**EXCERPTED RECORDS**

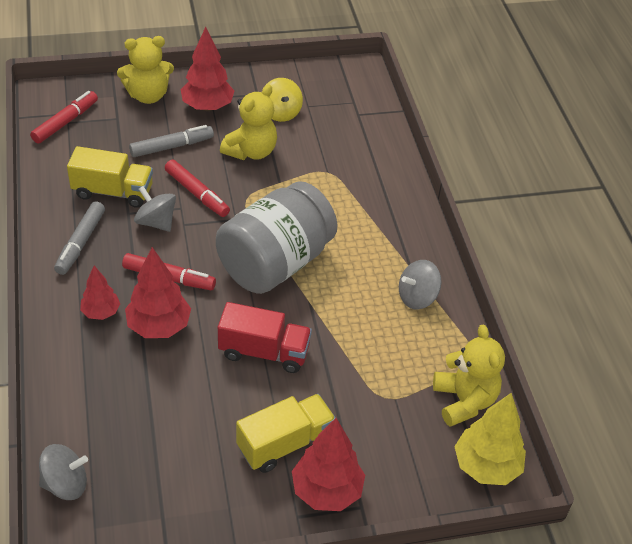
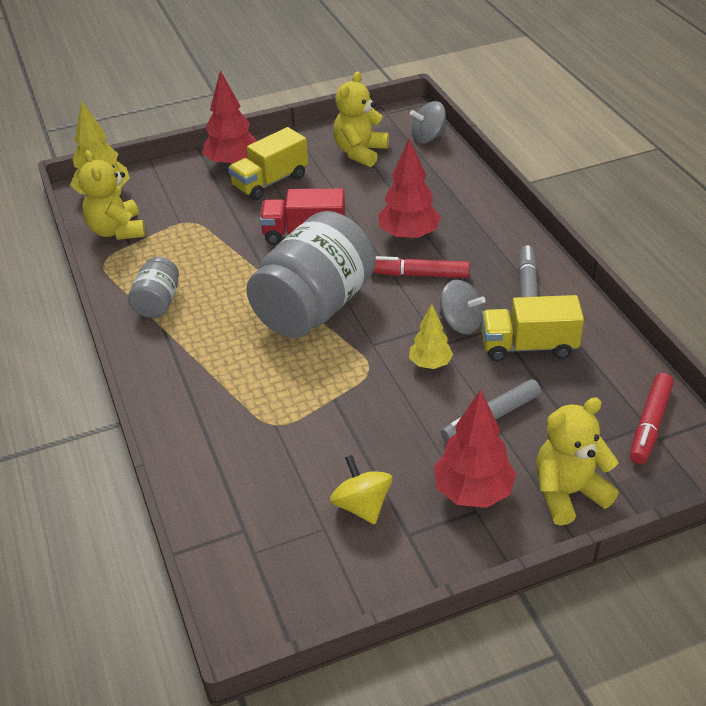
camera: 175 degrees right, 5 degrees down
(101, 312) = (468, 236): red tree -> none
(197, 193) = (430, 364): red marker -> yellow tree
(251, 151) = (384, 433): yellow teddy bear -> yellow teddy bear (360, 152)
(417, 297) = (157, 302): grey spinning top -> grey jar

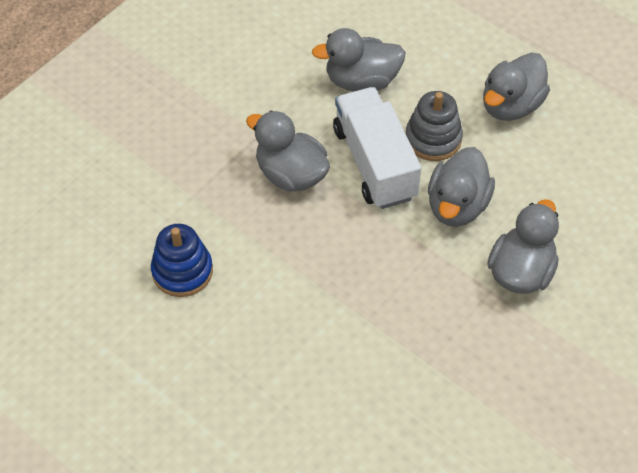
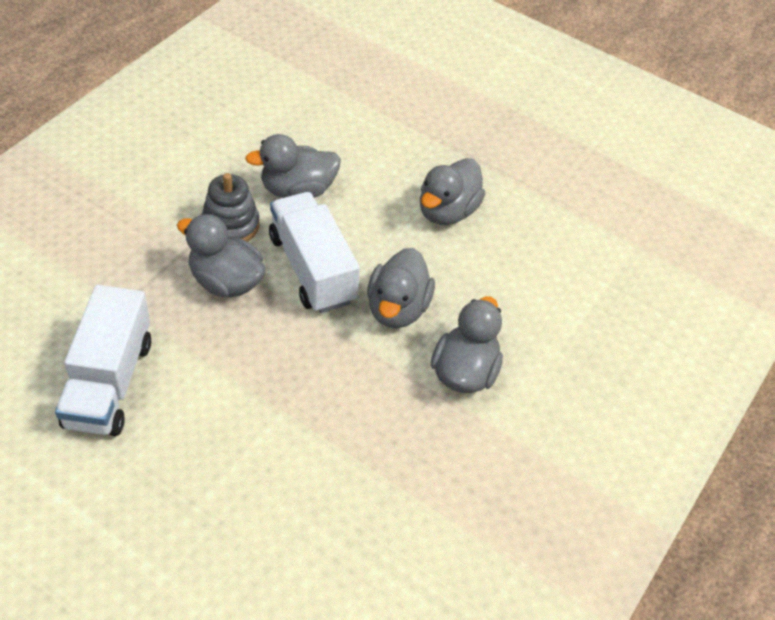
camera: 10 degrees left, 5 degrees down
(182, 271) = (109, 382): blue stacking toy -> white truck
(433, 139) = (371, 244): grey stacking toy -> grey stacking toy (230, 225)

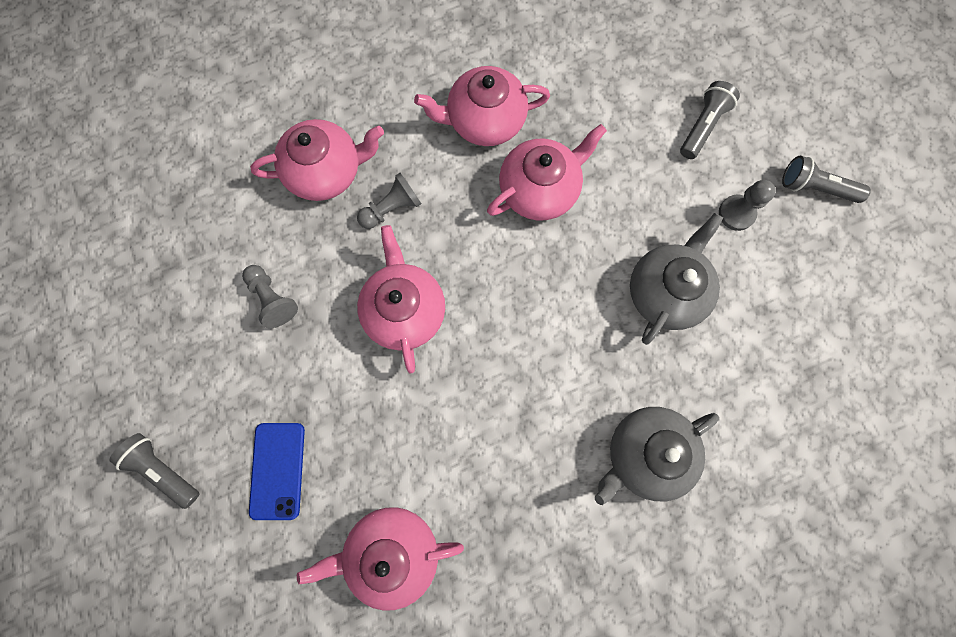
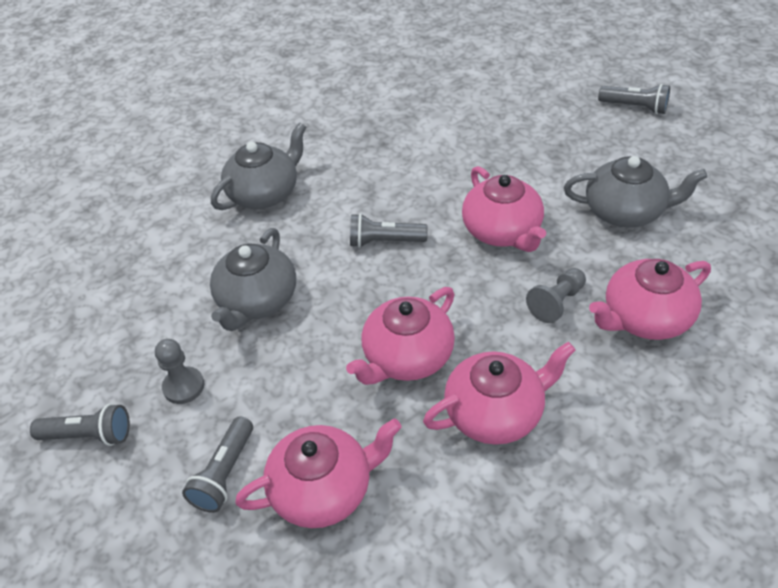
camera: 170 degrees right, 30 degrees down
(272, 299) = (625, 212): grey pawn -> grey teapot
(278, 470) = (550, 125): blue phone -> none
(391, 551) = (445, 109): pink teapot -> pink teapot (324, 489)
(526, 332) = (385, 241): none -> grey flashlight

---

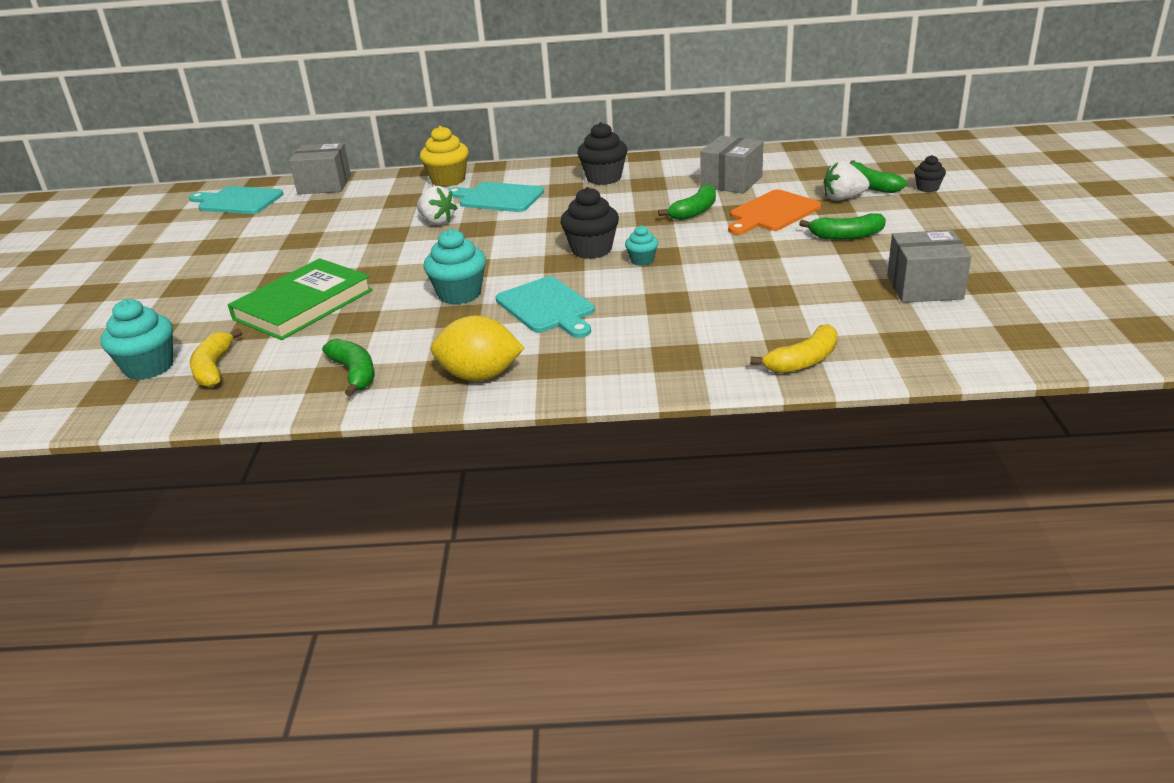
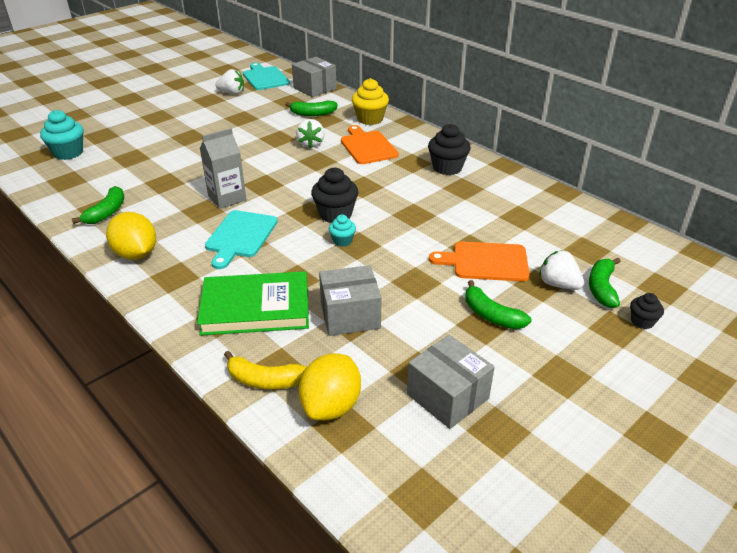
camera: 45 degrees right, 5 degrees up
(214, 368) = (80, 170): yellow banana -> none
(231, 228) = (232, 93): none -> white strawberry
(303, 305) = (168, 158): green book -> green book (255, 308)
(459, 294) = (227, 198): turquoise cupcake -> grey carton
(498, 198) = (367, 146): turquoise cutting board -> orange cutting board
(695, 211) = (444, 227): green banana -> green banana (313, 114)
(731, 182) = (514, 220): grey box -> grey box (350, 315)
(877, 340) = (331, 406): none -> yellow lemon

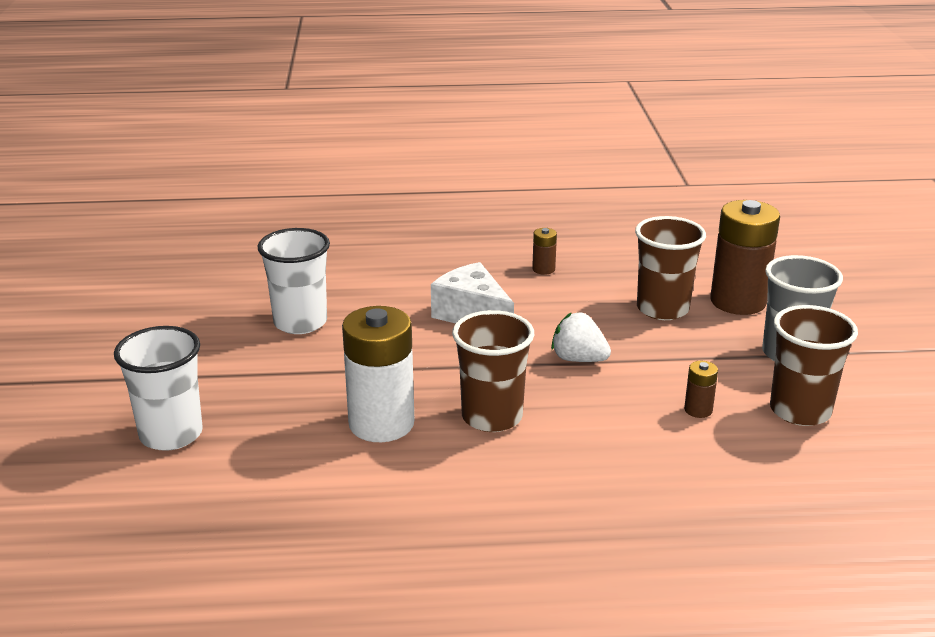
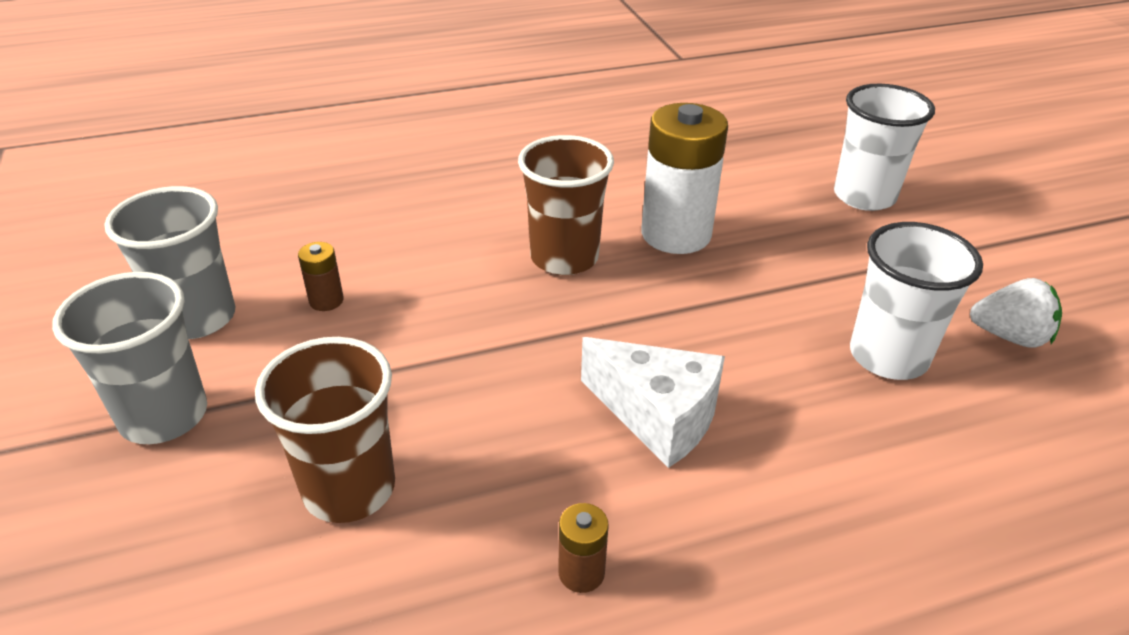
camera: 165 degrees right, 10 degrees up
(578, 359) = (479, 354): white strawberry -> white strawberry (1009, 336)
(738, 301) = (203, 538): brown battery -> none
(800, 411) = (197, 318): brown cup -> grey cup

**WHAT THE EXERCISE ASKS**
In the listing above, find the line with "camera: 170 degrees right, 30 degrees down" and the line with "(526, 332) = (385, 241): none", then print exactly those lines and every line between them.

**YOUR SOLUTION**
camera: 170 degrees right, 30 degrees down
(272, 299) = (625, 212): grey pawn -> grey teapot
(278, 470) = (550, 125): blue phone -> none
(391, 551) = (445, 109): pink teapot -> pink teapot (324, 489)
(526, 332) = (385, 241): none -> grey flashlight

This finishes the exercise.